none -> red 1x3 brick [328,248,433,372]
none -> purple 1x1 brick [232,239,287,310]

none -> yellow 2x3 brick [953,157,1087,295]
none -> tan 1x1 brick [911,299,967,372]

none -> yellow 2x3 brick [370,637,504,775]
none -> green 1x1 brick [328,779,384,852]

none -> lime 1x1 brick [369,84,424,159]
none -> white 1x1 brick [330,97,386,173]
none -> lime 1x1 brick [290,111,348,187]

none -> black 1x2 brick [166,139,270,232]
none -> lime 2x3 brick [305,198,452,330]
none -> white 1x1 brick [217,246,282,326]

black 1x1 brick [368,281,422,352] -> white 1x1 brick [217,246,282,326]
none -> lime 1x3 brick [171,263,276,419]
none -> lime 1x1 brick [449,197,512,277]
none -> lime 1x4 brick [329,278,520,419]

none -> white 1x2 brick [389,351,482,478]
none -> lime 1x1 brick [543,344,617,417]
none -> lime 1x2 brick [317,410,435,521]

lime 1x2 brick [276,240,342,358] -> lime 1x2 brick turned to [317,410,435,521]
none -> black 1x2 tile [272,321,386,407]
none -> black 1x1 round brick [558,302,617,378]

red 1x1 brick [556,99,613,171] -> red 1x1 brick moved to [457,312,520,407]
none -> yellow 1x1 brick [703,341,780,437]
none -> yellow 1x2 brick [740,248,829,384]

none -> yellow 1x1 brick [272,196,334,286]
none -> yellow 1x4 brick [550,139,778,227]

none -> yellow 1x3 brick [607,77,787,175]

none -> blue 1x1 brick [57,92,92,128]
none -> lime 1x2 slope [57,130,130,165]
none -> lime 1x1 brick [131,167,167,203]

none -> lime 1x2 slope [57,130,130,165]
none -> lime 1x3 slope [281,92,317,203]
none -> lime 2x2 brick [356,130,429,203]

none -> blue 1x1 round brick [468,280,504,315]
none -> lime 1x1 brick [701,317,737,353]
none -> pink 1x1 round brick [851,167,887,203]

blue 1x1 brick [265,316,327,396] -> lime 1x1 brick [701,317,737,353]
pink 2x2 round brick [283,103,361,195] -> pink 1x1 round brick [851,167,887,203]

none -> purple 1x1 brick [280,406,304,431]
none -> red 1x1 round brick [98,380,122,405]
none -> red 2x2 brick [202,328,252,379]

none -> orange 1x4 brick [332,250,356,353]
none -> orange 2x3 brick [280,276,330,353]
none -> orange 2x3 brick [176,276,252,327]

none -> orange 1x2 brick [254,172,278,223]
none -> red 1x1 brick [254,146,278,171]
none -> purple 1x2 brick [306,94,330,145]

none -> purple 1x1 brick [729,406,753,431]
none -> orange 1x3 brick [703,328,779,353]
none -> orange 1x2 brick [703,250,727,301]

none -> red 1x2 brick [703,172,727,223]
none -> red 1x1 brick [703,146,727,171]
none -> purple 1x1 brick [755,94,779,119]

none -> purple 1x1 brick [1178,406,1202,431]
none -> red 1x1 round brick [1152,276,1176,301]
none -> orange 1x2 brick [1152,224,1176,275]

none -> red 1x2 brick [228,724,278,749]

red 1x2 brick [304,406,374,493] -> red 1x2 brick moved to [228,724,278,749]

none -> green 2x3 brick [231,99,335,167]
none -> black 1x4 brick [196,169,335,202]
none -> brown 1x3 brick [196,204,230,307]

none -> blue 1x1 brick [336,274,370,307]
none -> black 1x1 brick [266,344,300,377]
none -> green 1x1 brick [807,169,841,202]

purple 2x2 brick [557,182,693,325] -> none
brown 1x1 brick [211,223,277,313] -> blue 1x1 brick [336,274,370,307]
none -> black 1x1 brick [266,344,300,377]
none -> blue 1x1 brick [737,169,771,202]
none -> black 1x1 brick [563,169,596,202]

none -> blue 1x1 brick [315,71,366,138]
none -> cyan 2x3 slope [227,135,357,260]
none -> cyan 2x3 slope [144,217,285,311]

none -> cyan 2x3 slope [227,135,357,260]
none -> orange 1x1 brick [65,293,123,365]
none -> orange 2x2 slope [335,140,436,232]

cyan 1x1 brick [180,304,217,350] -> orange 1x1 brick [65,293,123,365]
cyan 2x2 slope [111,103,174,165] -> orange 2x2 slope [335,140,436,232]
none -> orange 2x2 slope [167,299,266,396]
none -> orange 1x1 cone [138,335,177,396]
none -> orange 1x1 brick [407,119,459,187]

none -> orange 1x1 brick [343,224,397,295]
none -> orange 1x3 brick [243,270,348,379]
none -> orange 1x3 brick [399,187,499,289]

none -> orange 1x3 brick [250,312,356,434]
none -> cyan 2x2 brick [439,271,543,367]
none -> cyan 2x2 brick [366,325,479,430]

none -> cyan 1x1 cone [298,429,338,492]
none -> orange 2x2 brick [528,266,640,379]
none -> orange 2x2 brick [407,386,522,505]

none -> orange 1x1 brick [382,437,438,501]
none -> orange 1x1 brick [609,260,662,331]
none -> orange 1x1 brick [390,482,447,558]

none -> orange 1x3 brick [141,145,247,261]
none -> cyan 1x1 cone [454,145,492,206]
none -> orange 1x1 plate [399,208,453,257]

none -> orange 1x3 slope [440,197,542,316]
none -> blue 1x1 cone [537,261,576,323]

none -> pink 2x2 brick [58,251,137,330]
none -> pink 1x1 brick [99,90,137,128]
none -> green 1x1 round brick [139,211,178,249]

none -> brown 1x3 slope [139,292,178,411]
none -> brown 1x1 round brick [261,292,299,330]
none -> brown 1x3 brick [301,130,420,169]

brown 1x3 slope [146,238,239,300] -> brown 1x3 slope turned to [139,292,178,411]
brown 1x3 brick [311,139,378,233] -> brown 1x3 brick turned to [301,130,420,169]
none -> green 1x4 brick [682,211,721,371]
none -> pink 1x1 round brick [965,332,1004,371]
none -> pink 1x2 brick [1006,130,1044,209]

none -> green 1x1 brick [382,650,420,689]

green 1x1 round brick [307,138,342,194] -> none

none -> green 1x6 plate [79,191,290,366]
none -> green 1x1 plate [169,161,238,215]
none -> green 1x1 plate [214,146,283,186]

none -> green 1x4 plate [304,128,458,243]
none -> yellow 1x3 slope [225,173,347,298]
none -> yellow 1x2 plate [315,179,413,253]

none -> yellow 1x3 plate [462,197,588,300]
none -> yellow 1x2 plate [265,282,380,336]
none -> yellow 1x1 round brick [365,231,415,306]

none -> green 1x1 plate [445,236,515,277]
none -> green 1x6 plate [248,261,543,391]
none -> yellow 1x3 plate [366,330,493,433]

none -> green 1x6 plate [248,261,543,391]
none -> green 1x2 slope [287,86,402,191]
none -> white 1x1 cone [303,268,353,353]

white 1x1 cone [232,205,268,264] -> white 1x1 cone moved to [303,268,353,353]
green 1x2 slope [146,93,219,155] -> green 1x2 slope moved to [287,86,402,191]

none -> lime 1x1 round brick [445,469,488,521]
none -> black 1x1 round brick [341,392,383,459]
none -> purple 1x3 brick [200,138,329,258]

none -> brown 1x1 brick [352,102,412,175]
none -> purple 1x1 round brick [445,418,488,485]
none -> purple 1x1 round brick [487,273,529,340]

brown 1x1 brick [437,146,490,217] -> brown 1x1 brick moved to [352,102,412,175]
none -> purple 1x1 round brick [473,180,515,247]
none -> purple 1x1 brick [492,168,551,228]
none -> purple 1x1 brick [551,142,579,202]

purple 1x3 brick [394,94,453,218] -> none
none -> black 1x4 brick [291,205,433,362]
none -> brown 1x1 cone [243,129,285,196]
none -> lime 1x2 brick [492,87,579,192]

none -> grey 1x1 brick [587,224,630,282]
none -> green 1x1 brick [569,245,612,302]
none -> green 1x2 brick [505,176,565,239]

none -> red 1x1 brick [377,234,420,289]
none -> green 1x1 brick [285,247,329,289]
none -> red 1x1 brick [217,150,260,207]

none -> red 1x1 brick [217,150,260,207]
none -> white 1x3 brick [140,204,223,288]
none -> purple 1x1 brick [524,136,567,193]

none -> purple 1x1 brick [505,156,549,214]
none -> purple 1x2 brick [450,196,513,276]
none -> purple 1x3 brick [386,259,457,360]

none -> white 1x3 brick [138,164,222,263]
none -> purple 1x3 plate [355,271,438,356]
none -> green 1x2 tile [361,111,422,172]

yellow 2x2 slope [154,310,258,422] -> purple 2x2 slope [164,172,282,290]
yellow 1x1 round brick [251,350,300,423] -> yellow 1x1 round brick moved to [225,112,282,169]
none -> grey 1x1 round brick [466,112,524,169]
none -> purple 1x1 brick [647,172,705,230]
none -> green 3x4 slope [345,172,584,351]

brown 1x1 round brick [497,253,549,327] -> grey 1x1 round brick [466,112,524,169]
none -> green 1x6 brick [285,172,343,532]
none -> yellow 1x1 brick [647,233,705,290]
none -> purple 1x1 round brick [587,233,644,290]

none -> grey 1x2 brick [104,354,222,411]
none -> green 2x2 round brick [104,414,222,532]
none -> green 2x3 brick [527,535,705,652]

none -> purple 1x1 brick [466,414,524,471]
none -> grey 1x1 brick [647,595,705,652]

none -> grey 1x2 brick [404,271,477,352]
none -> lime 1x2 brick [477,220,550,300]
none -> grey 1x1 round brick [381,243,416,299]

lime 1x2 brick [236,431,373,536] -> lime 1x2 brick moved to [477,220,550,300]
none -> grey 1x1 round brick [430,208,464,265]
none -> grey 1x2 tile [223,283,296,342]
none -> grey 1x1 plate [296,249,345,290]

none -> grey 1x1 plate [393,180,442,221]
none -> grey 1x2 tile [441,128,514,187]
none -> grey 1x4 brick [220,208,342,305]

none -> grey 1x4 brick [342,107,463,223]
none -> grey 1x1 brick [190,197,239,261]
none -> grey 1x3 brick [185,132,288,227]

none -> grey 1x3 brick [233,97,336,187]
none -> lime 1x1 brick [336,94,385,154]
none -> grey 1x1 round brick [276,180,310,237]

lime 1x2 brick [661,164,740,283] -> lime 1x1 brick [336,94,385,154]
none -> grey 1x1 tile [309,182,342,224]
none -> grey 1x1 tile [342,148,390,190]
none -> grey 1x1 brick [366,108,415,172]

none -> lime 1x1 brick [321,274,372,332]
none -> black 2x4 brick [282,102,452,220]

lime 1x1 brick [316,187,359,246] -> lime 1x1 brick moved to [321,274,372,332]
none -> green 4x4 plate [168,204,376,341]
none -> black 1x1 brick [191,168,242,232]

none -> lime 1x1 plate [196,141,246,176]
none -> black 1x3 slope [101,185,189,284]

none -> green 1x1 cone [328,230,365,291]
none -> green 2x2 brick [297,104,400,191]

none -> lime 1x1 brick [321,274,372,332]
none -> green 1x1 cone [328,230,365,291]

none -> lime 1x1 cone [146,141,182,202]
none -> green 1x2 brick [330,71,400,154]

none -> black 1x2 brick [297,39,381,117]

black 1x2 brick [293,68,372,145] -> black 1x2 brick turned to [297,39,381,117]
· · ·
Which lines above contain the word "tile"? Copy each of them.

### [Solved exercise]
none -> black 1x2 tile [272,321,386,407]
none -> green 1x2 tile [361,111,422,172]
none -> grey 1x2 tile [223,283,296,342]
none -> grey 1x2 tile [441,128,514,187]
none -> grey 1x1 tile [309,182,342,224]
none -> grey 1x1 tile [342,148,390,190]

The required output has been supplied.